_What is expected_. Could the data below be printed out exactly, with the pictures left out?

_Recorded data_.
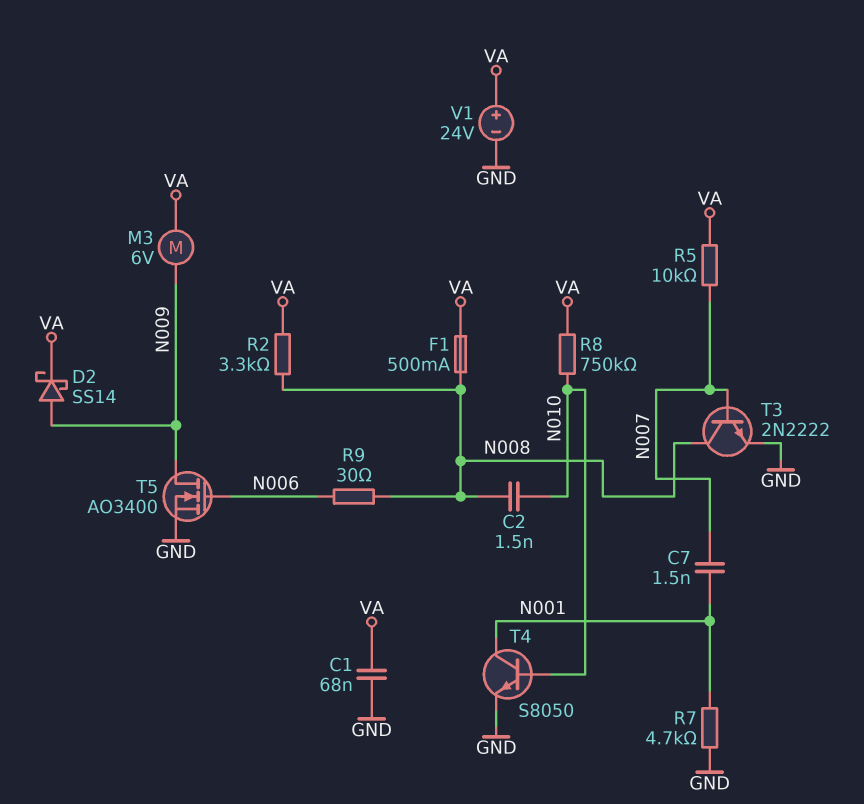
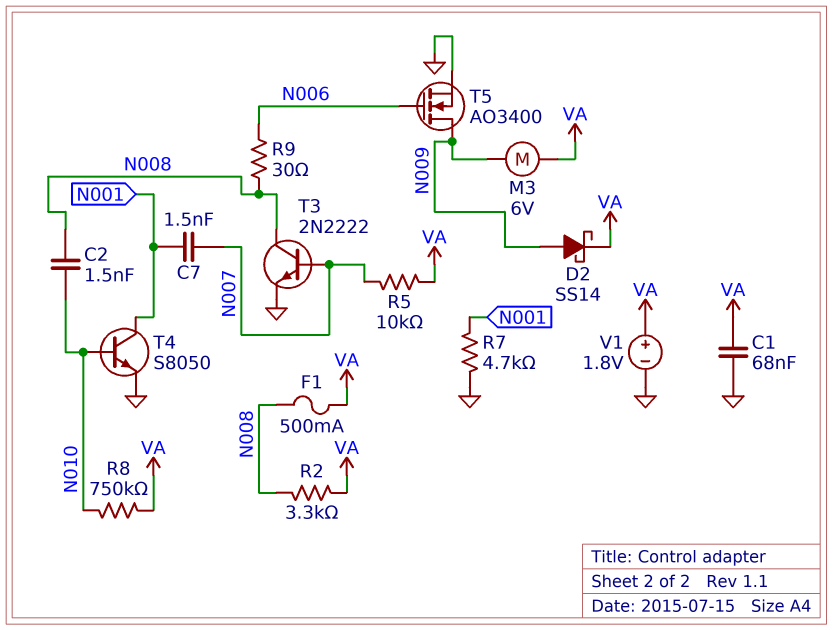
V1: 24V (plus VA, minus GND) -> 1.8V (plus VA, minus GND)

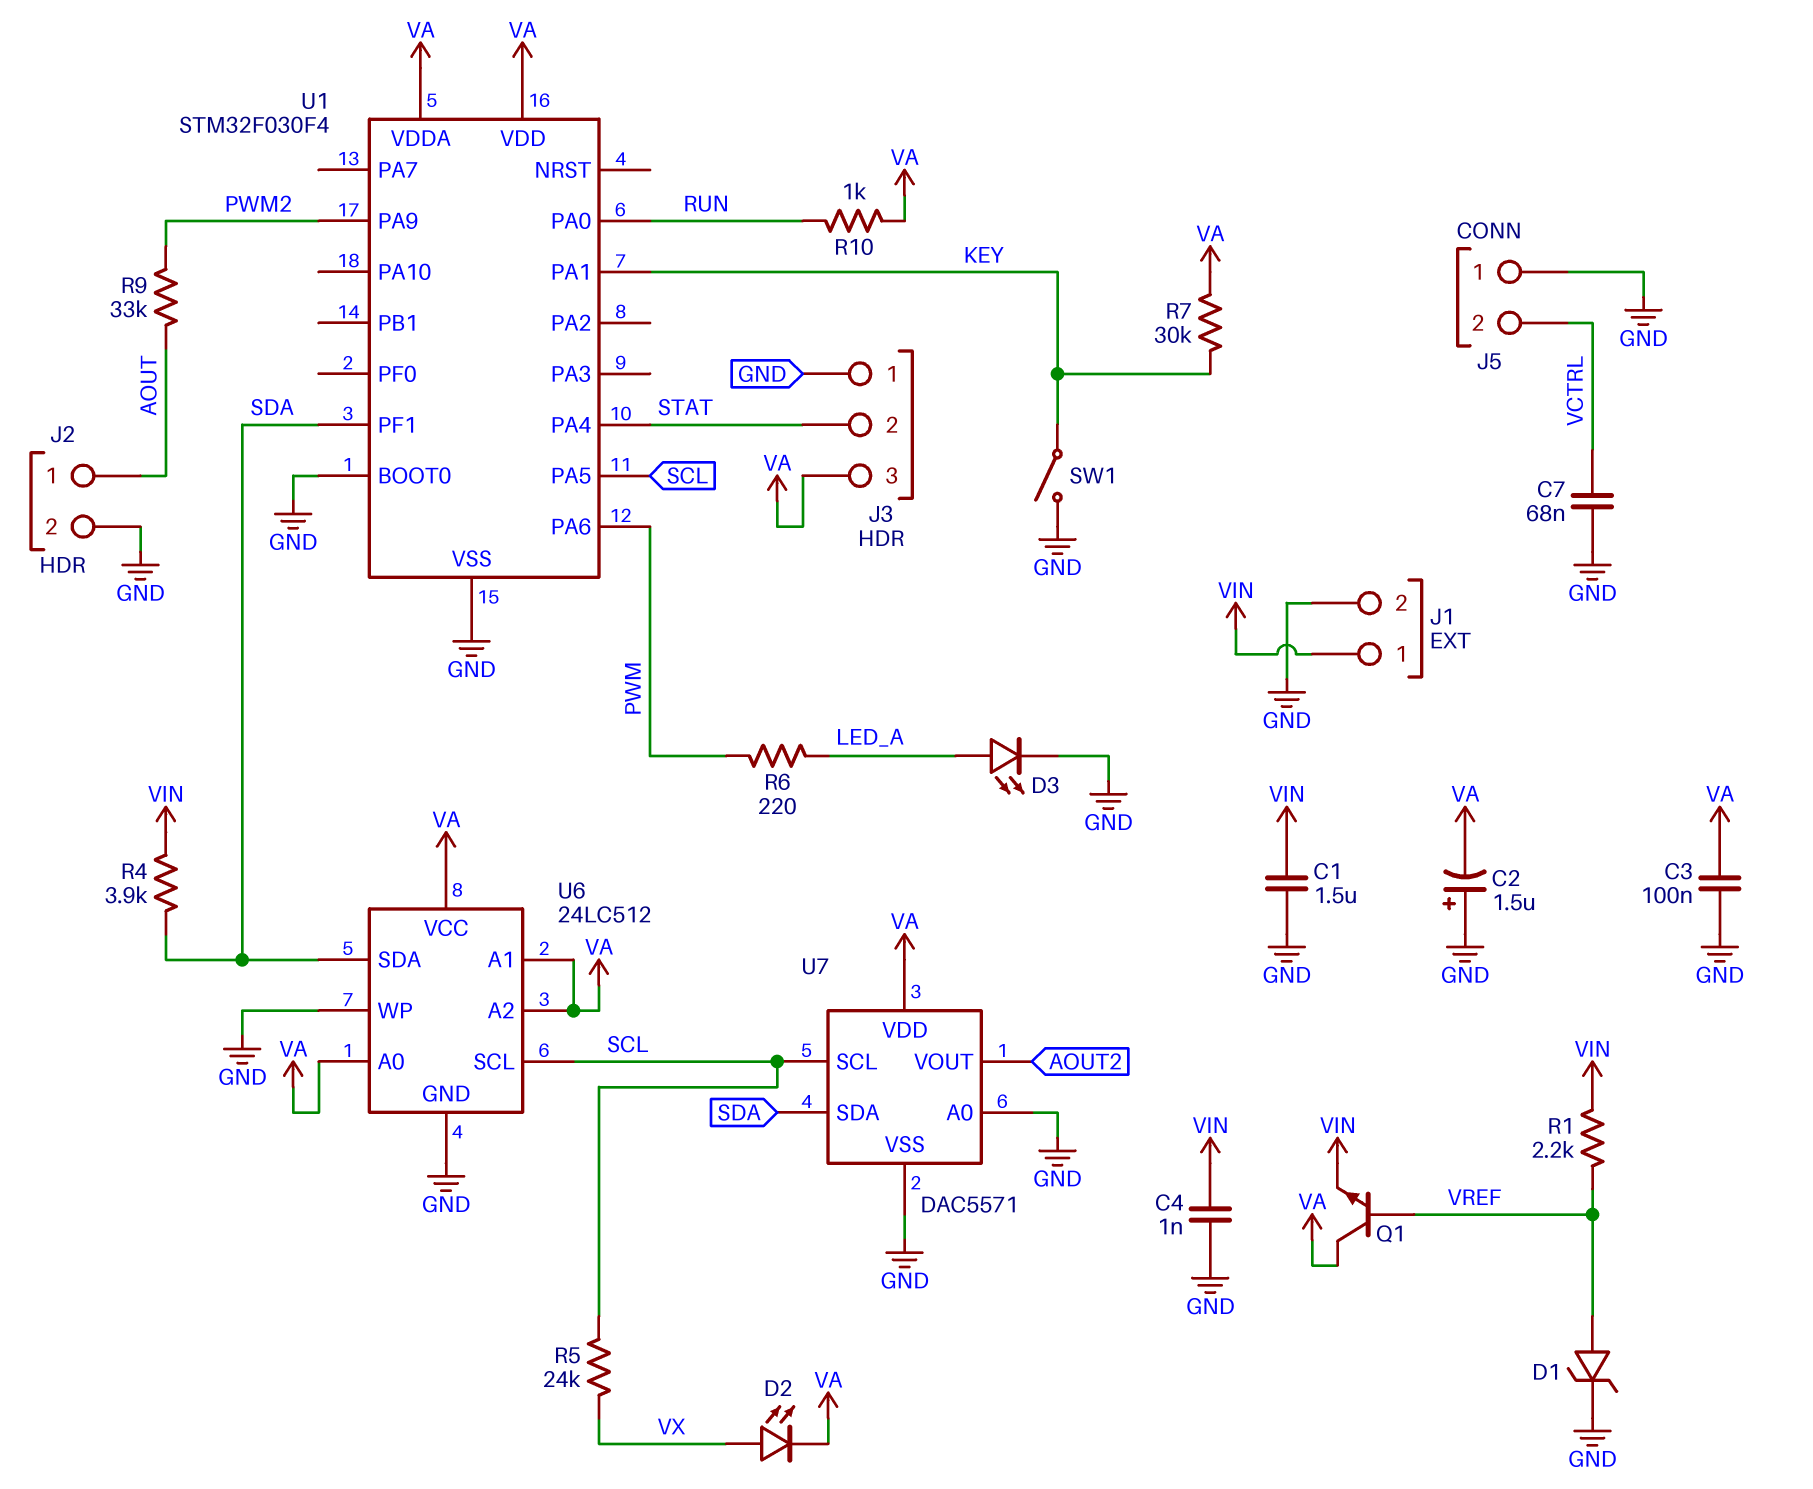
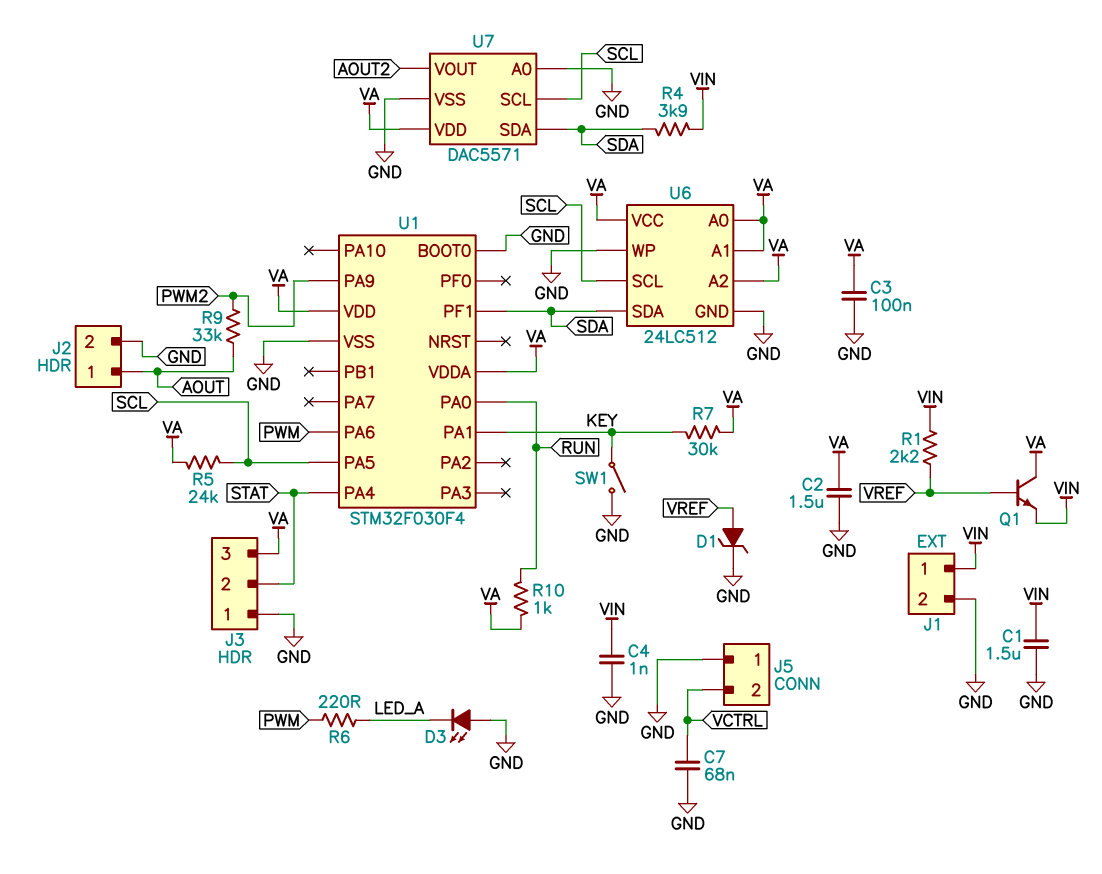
C2: 1.5uF (plus GND, minus VA) -> 1.5uF (GND, VA)
D2: LED (A VX, K VA) -> none
D3: LED (A LED_A, K GND) -> LED (A GND, K LED_A)
R5: 24k (SCL, VX) -> 24k (SCL, VA)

_Answer area_.
V1: 24V (plus VA, minus GND) -> 1.8V (plus VA, minus GND)

C2: 1.5uF (plus GND, minus VA) -> 1.5uF (GND, VA)
D2: LED (A VX, K VA) -> none
D3: LED (A LED_A, K GND) -> LED (A GND, K LED_A)
R5: 24k (SCL, VX) -> 24k (SCL, VA)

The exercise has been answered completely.